◆ YOUR INSTRUCTIONS: Nothing but the text should be carried over: reproduce all the data exactly and leave out every image.

◆ ENTRIES SUPPLIED:
........

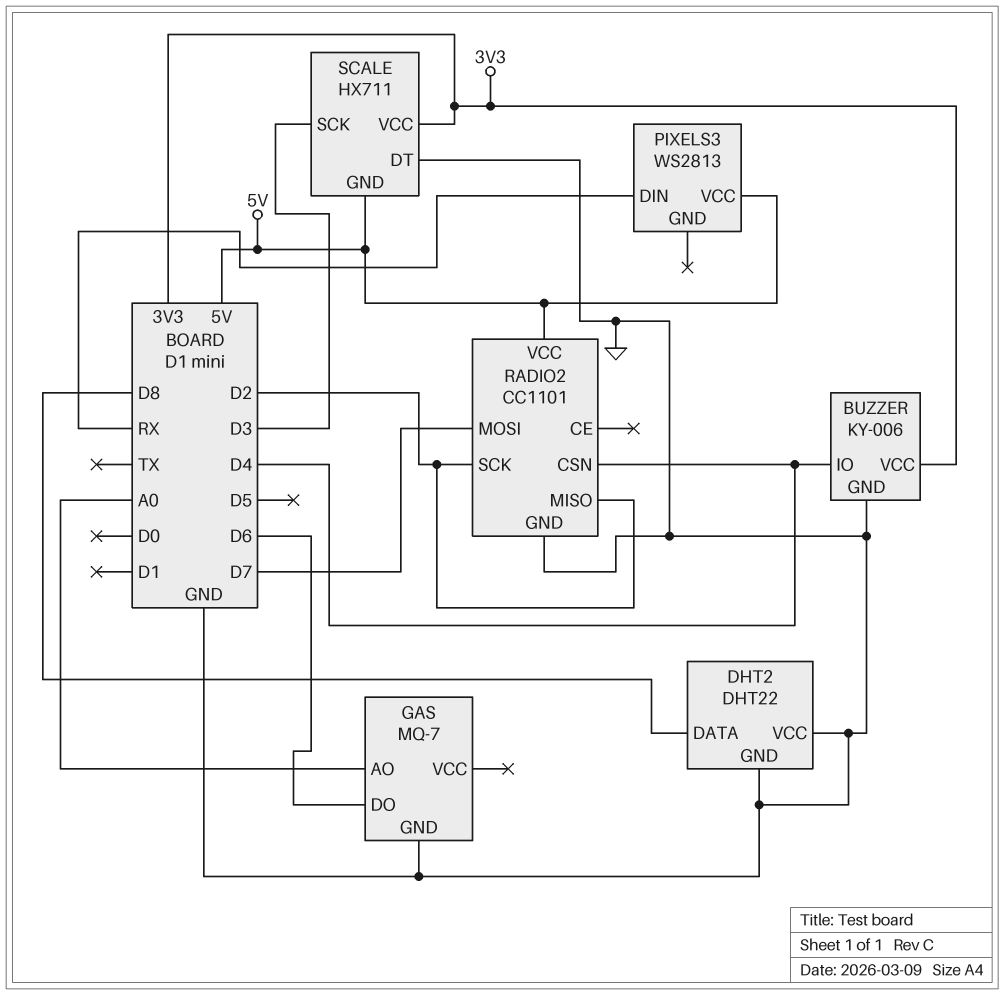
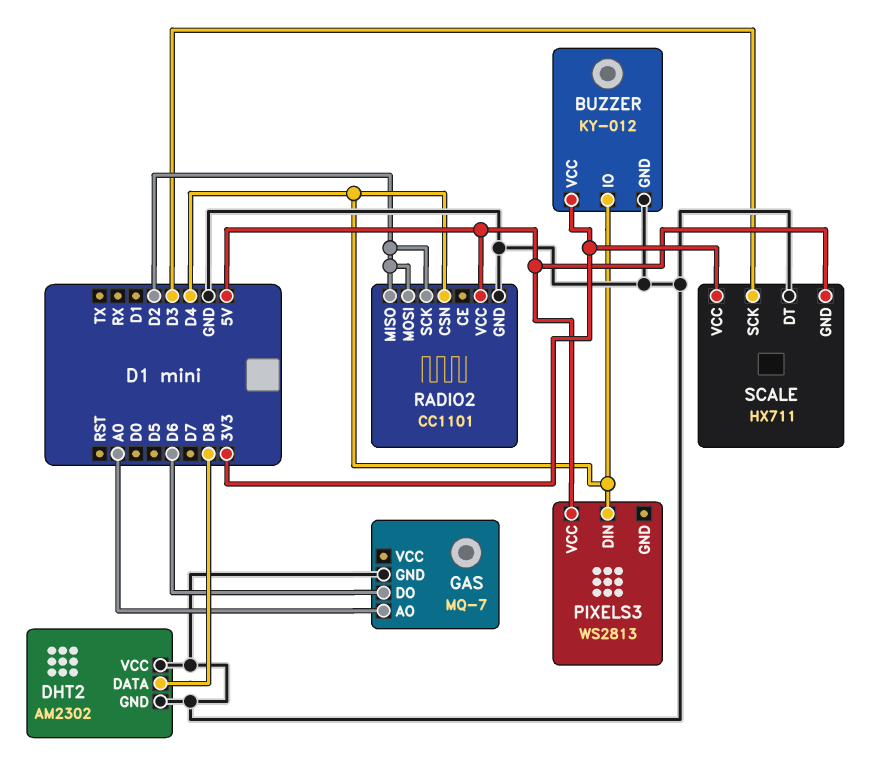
BUZZER: KY-006 -> KY-012
DHT2: DHT22 -> AM2302
PIXELS3 pin DIN: RX -> D4
RADIO2 pin MOSI: D7 -> D2

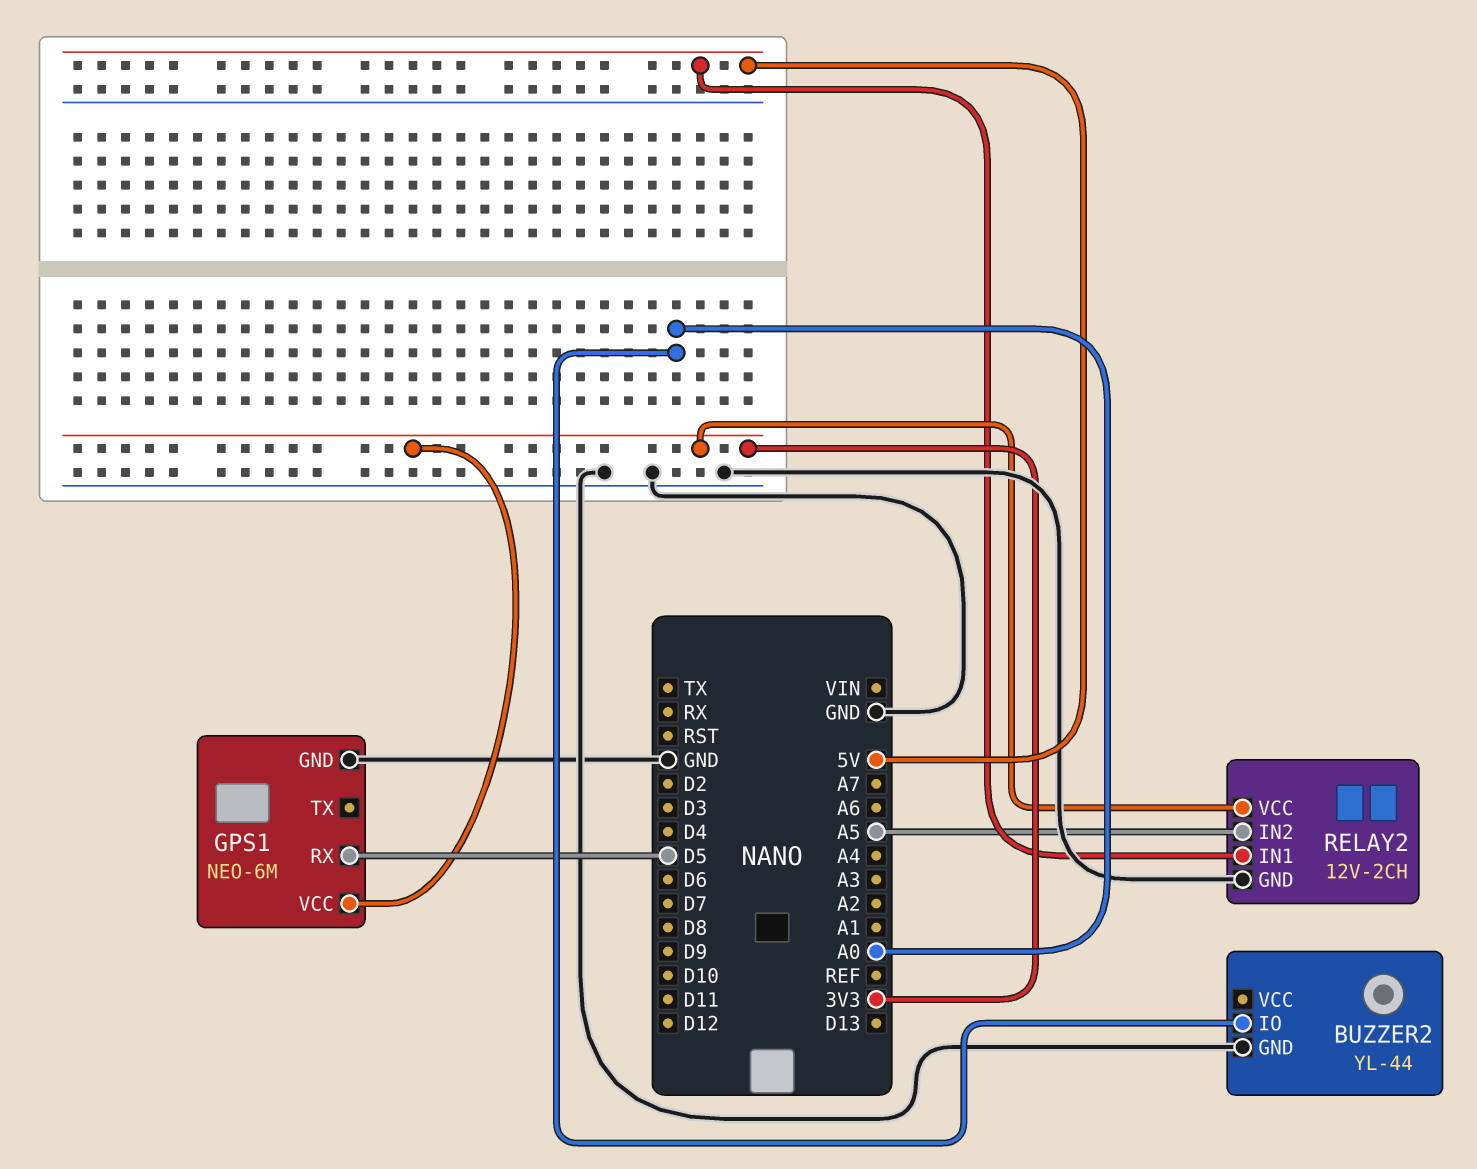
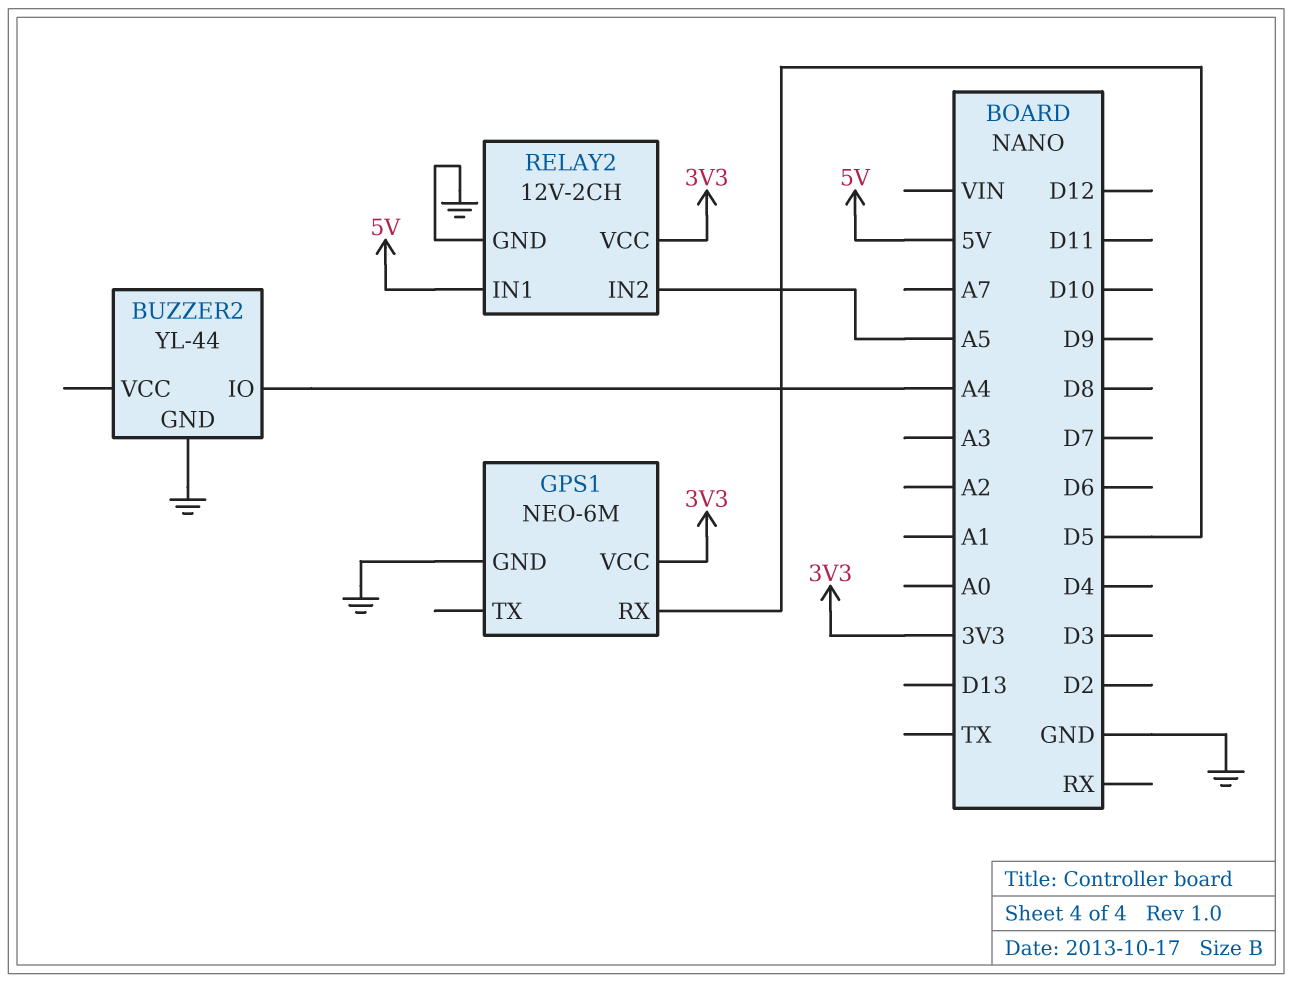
BUZZER2 pin IO: A0 -> A4

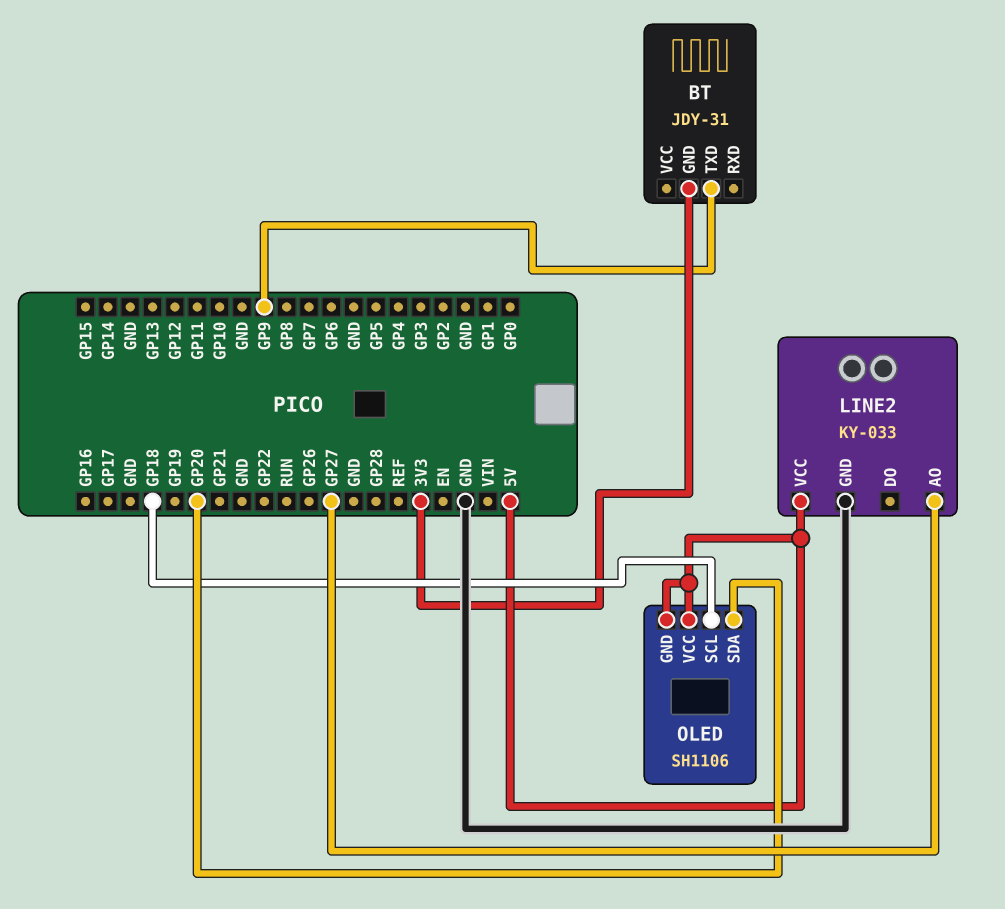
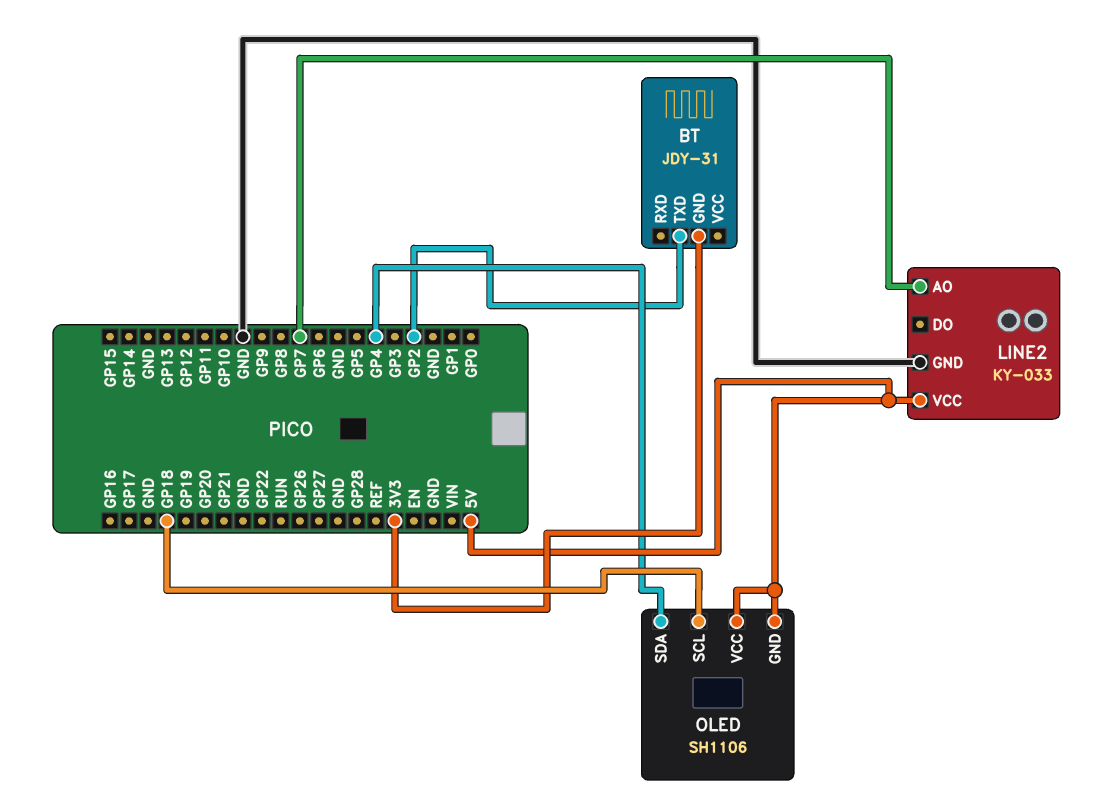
BT pin TXD: GP9 -> GP2
LINE2 pin AO: GP27 -> GP7
OLED pin SDA: GP20 -> GP4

........

◆ ANSWER TO THIS PROBLEM:
BUZZER: KY-006 -> KY-012
DHT2: DHT22 -> AM2302
PIXELS3 pin DIN: RX -> D4
RADIO2 pin MOSI: D7 -> D2

BUZZER2 pin IO: A0 -> A4

BT pin TXD: GP9 -> GP2
LINE2 pin AO: GP27 -> GP7
OLED pin SDA: GP20 -> GP4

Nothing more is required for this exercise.